Content starts

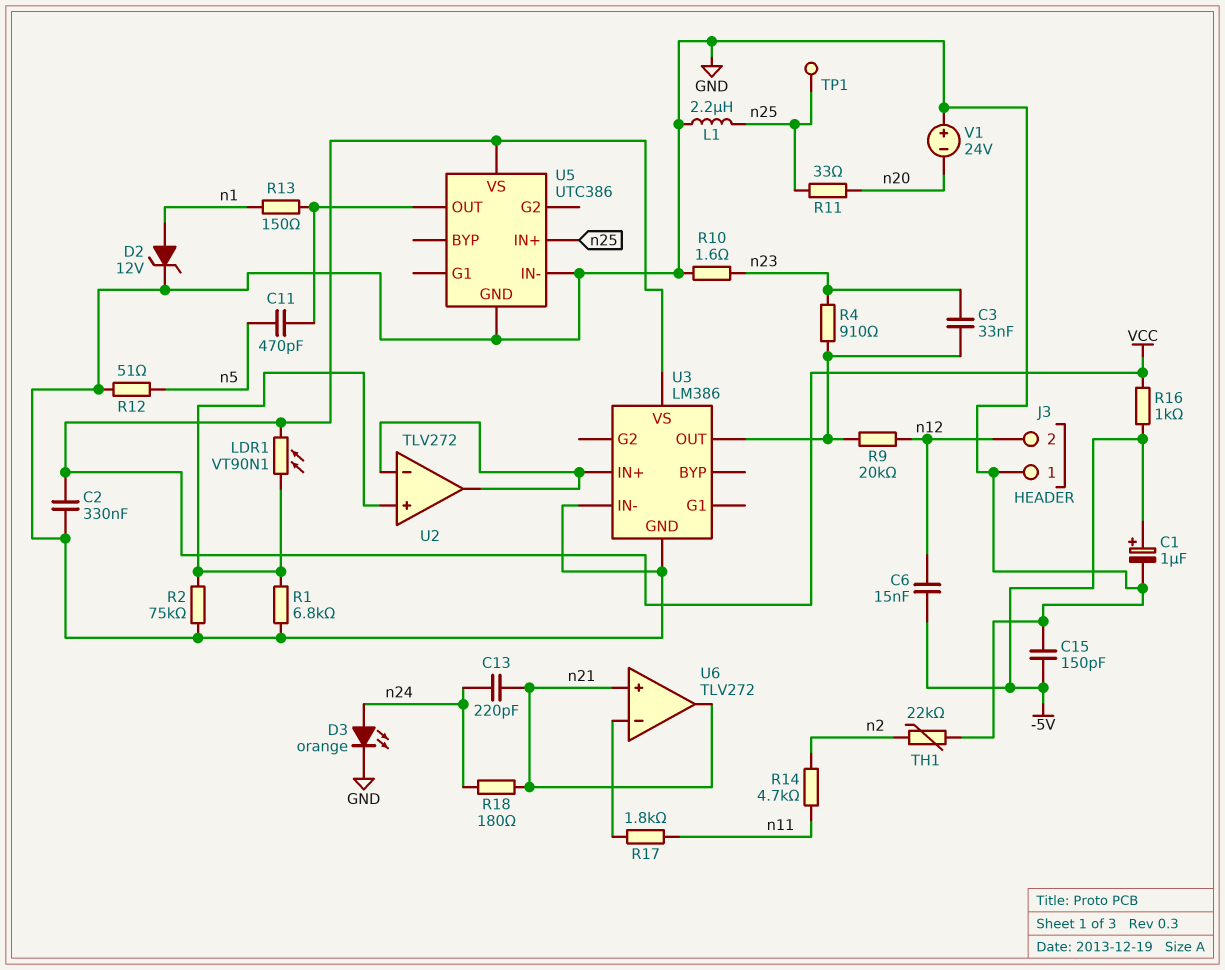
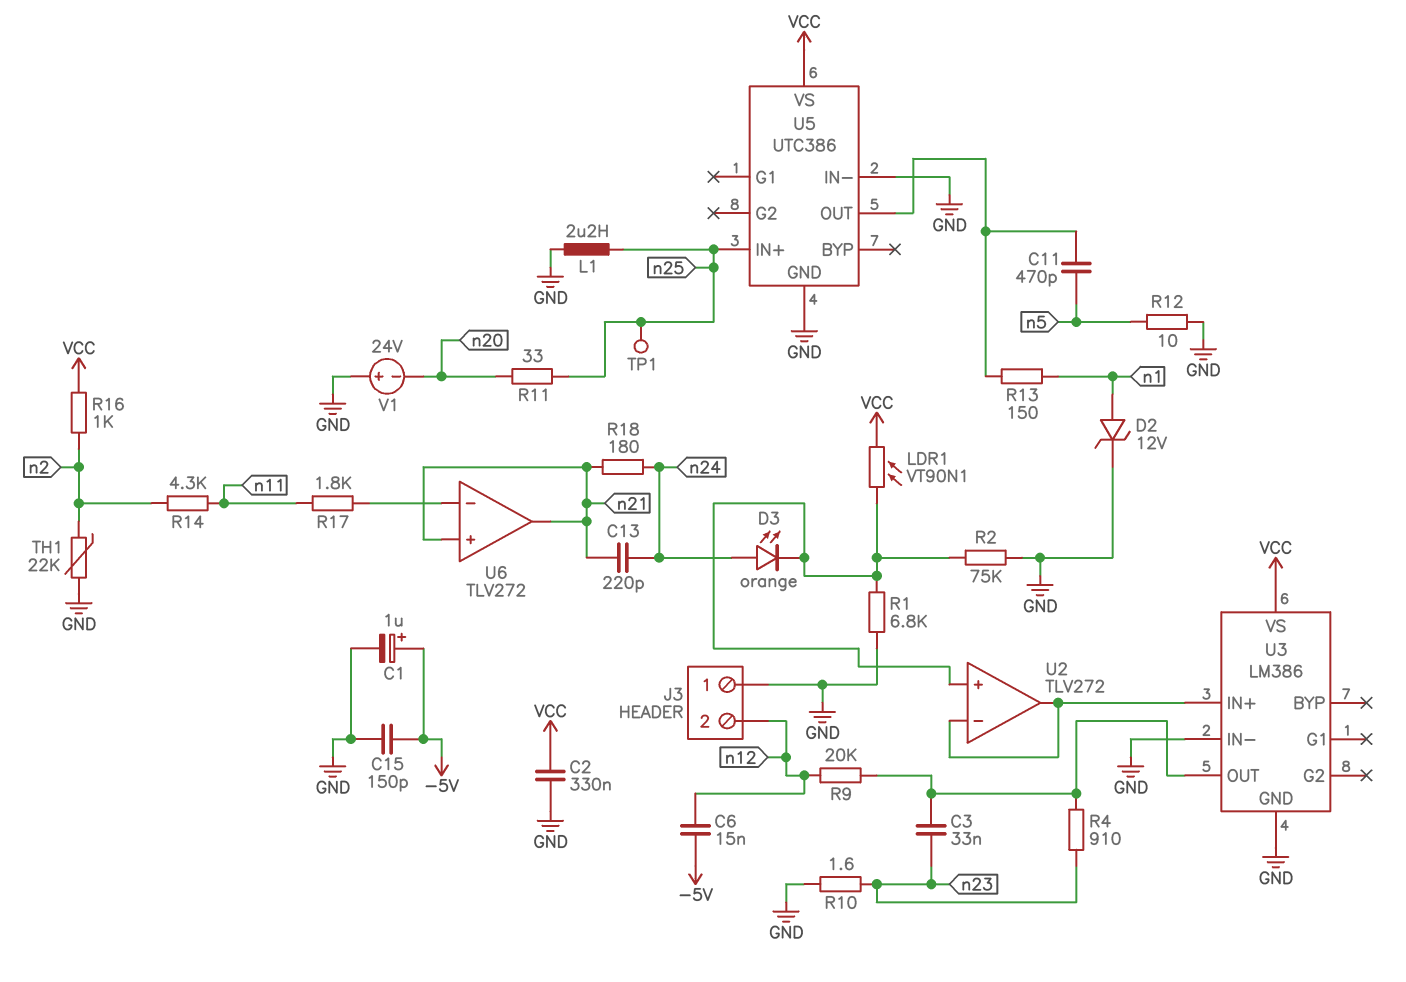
D3: LED orange (A n24, K GND) -> LED orange (A n24, K U2/in+)
R12: 51 (GND, n5) -> 10 (GND, n5)
R14: 4.7k (n2, n11) -> 4.3k (n2, n11)
R16: 1k (-5V, VCC) -> 1k (VCC, n2)

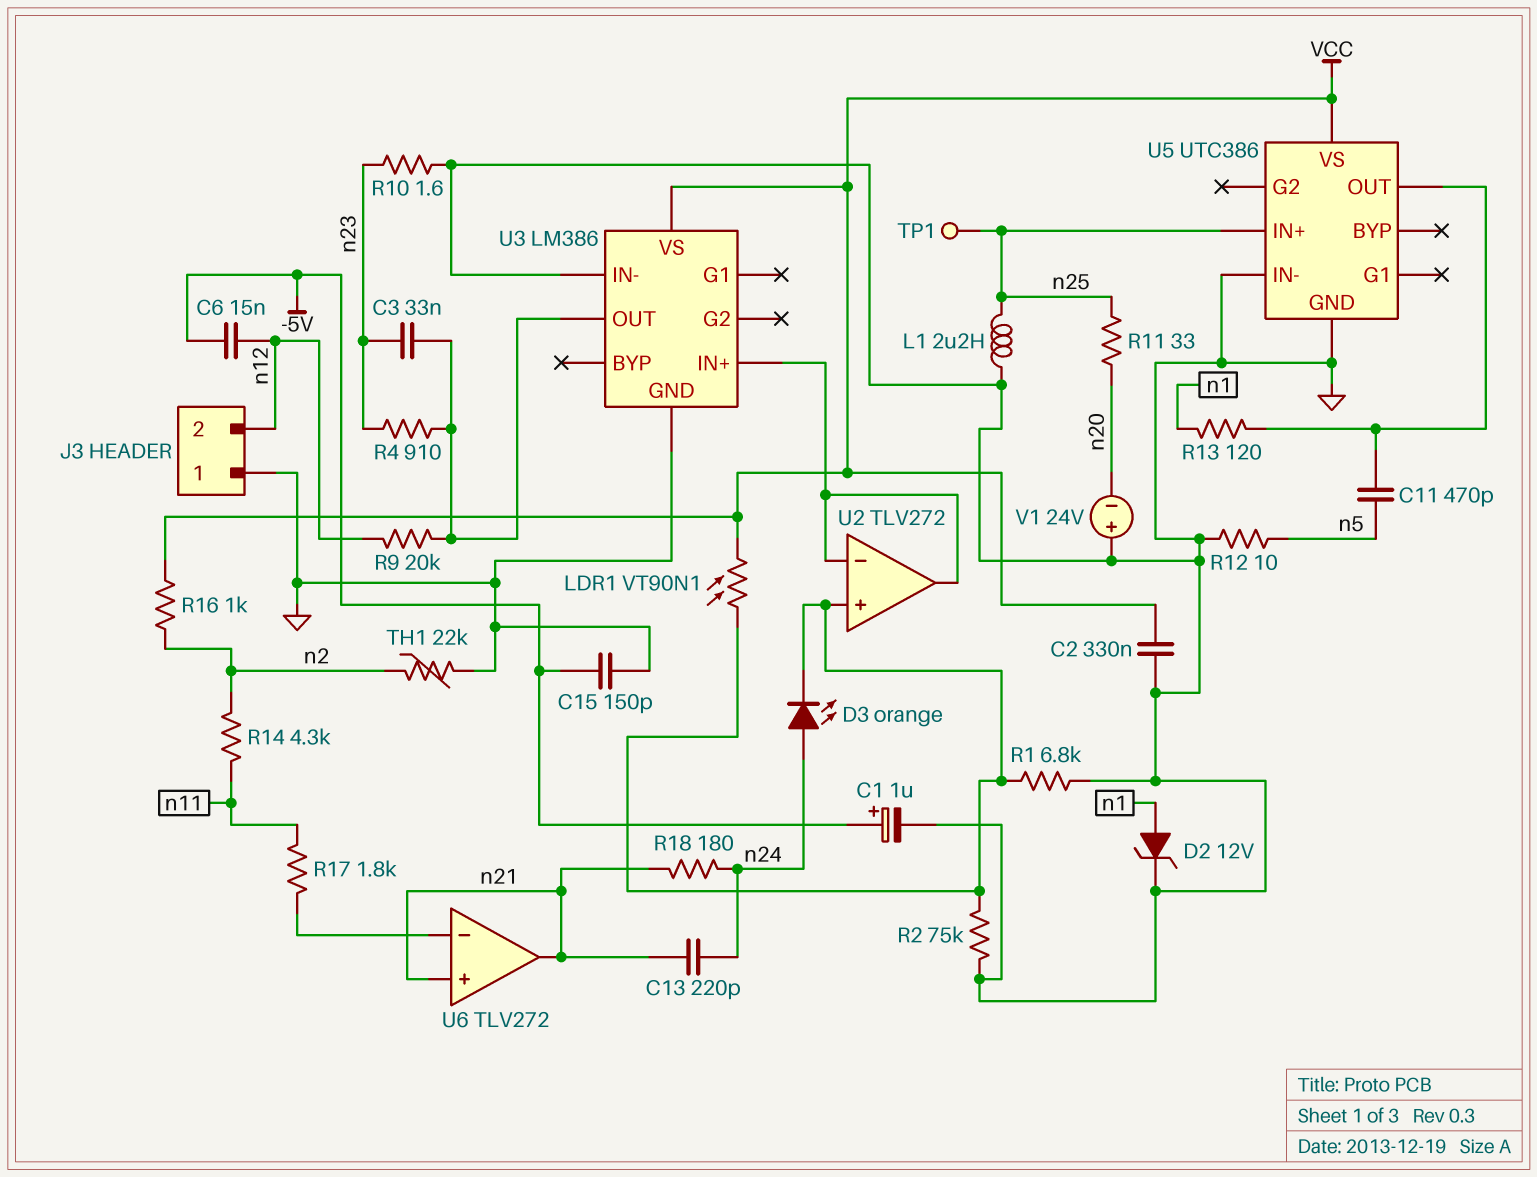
R13: 150 (U5/OUT, n1) -> 120 (U5/OUT, n1)

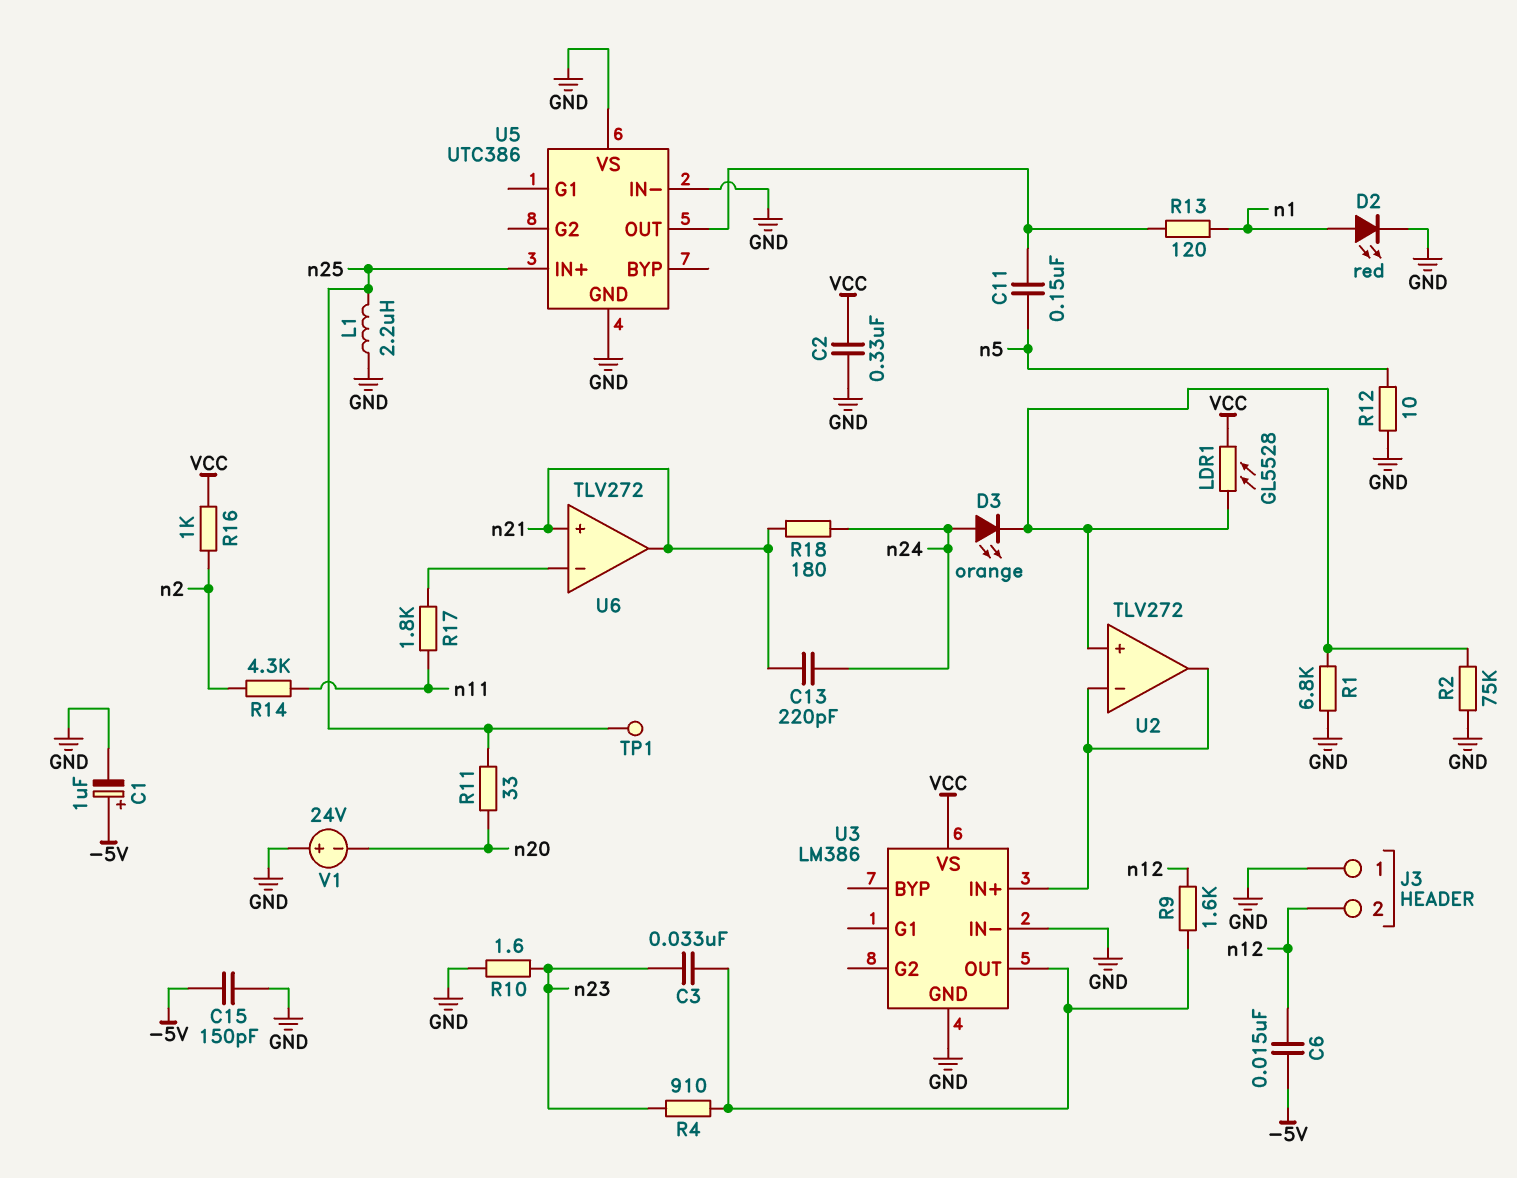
C11: 470pF (U5/OUT, n5) -> 150nF (U5/OUT, n5)
D2: zener 12V (A n1, K GND) -> LED red (A n1, K GND)
LDR1: VT90N1 (U2/in+, VCC) -> GL5528 (U2/in+, VCC)
R9: 20k (U3/OUT, n12) -> 1.6k (U3/OUT, n12)
TH1: 22k (GND, n2) -> none
U5 pin VS: VCC -> GND

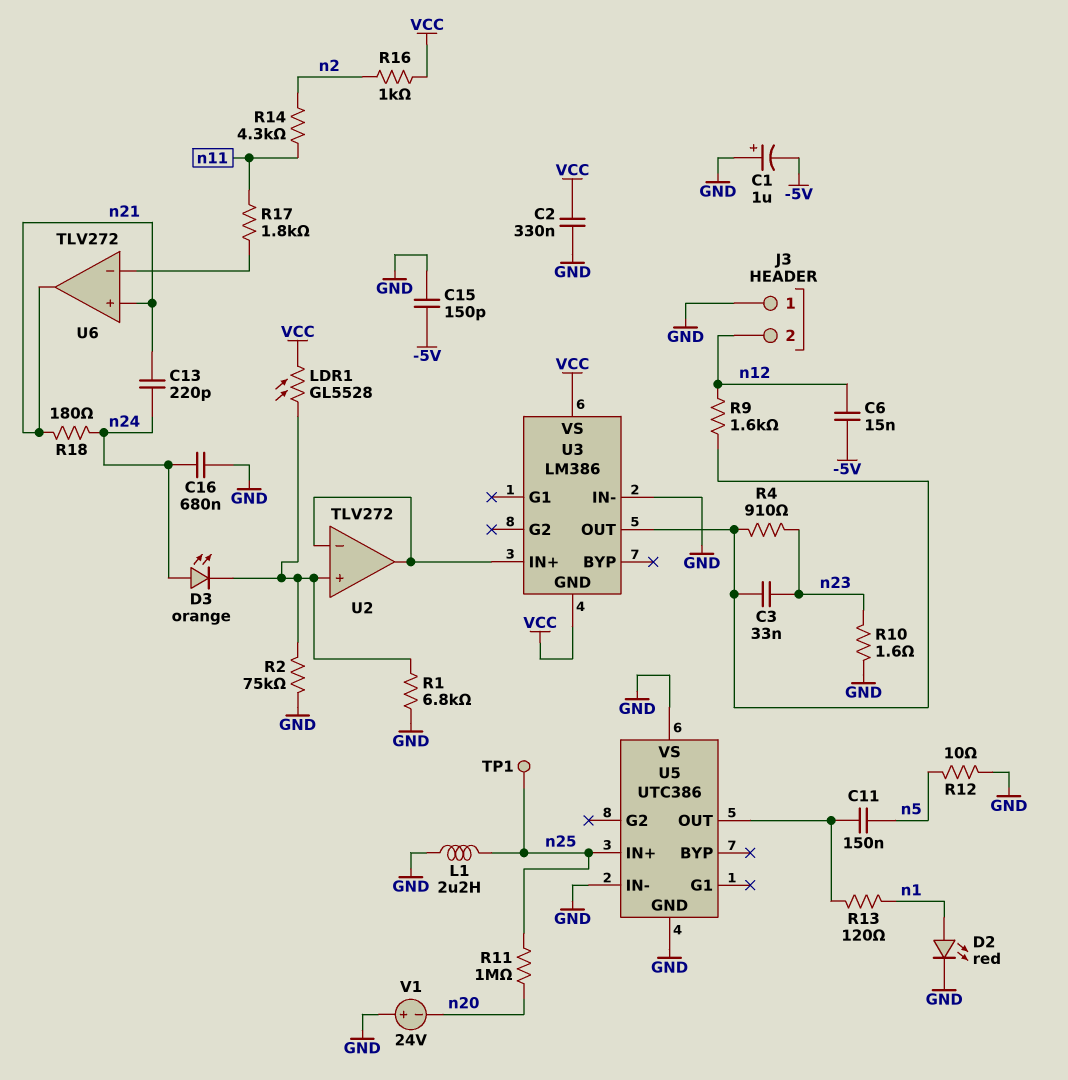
C1: 1uF (plus -5V, minus GND) -> 1uF (plus GND, minus -5V)
C16: none -> 680nF (GND, n24)
R11: 33 (n20, n25) -> 1M (n20, n25)
U3 pin GND: GND -> VCC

Content ends

Wherever the string "none" appears in the records above, copy the line it sits in.

TH1: 22k (GND, n2) -> none
C16: none -> 680nF (GND, n24)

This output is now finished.